:: SUPPLIED ENTRIES ::
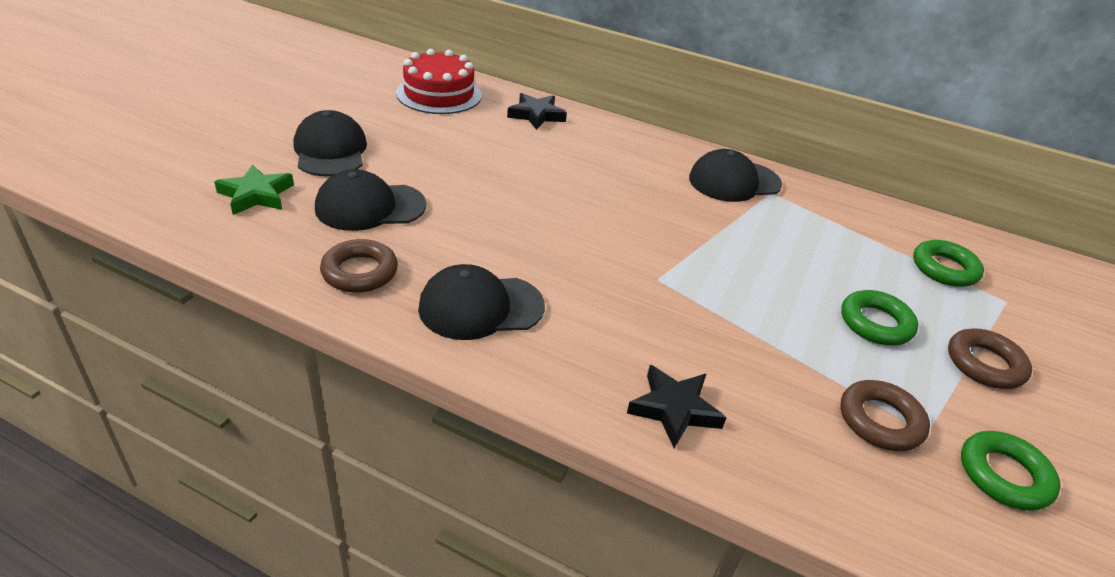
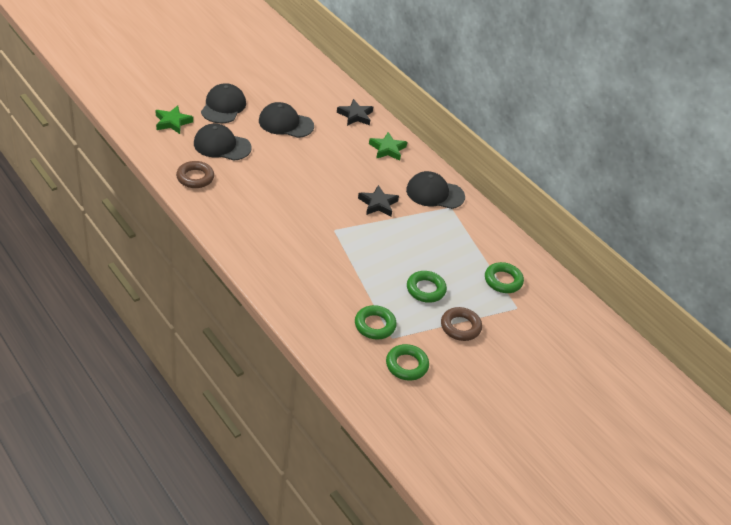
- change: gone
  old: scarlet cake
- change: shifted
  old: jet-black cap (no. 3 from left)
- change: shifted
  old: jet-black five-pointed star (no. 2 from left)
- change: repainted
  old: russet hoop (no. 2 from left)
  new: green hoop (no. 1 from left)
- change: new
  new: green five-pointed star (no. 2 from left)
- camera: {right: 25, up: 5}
:::
WORK TASK. Copy each of the entries above precisely, and drop whatever pictures they hold.

RESPONSE TO THE EXERCISE.
- change: gone
  old: scarlet cake
- change: shifted
  old: jet-black cap (no. 3 from left)
- change: shifted
  old: jet-black five-pointed star (no. 2 from left)
- change: repainted
  old: russet hoop (no. 2 from left)
  new: green hoop (no. 1 from left)
- change: new
  new: green five-pointed star (no. 2 from left)
- camera: {right: 25, up: 5}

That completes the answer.